> **WHAT IS BEING ASKED**: Please return the listing exactly as written, but without its pictures.

> **INPUT DATA**:
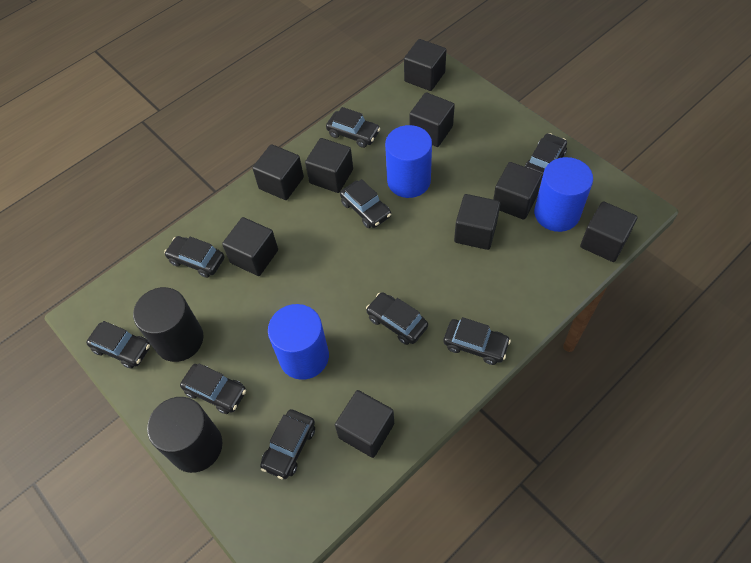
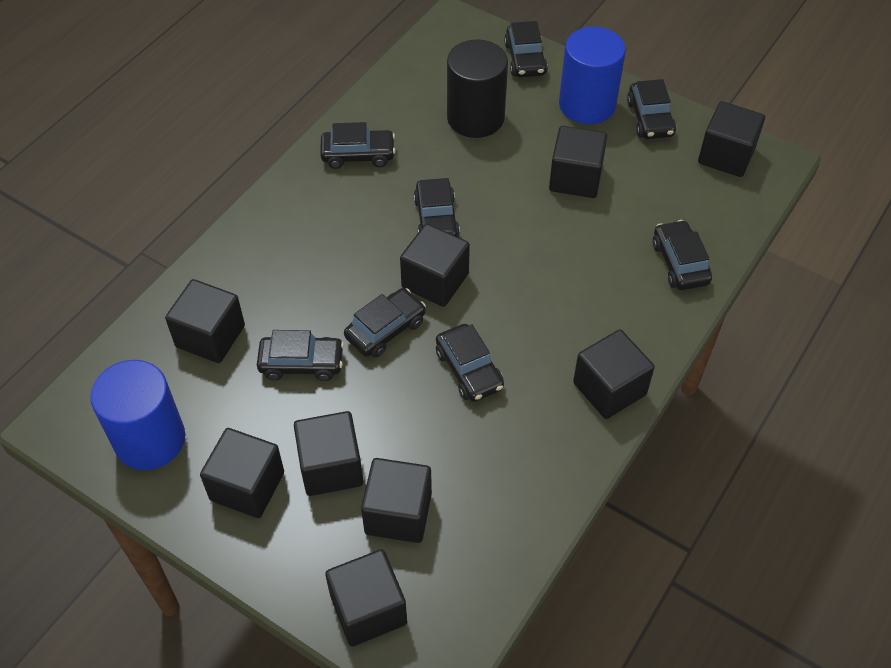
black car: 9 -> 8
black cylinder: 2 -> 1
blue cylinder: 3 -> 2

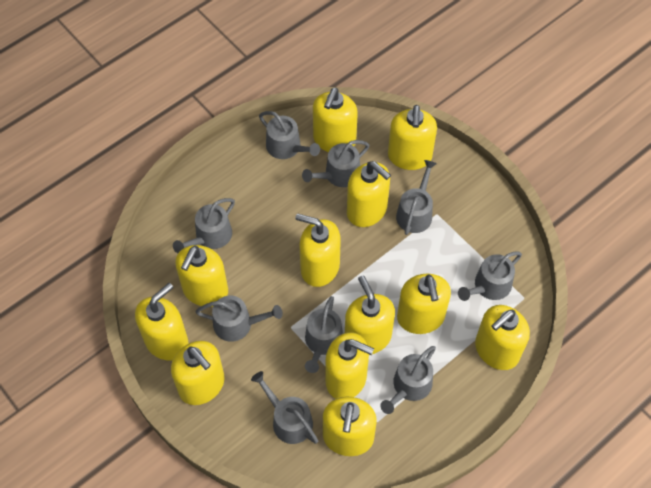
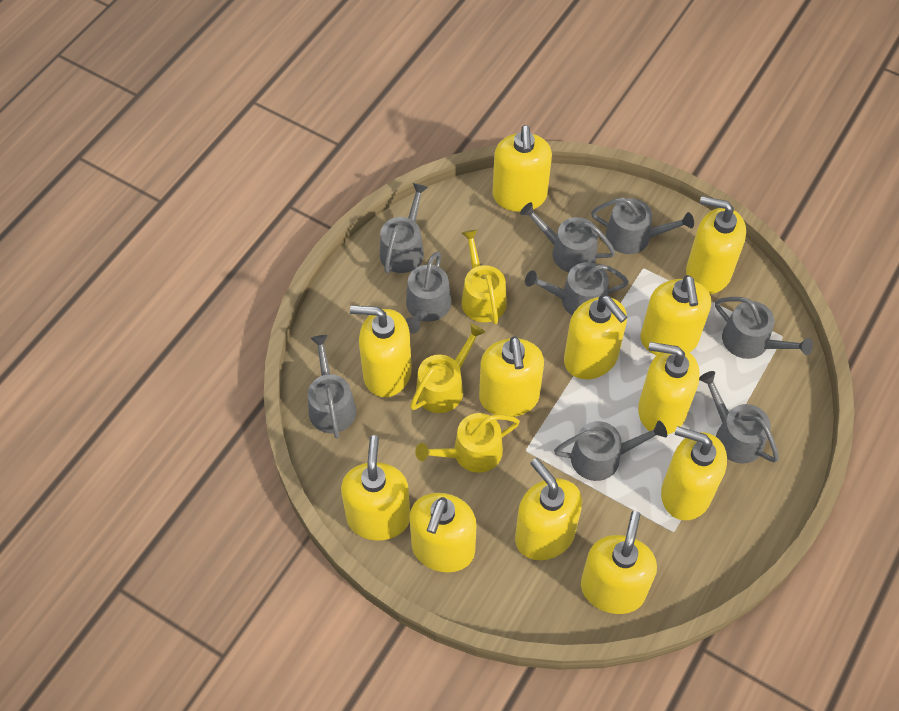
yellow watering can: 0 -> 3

> **EXERCISE RESULT**:
black car: 9 -> 8
black cylinder: 2 -> 1
blue cylinder: 3 -> 2

yellow watering can: 0 -> 3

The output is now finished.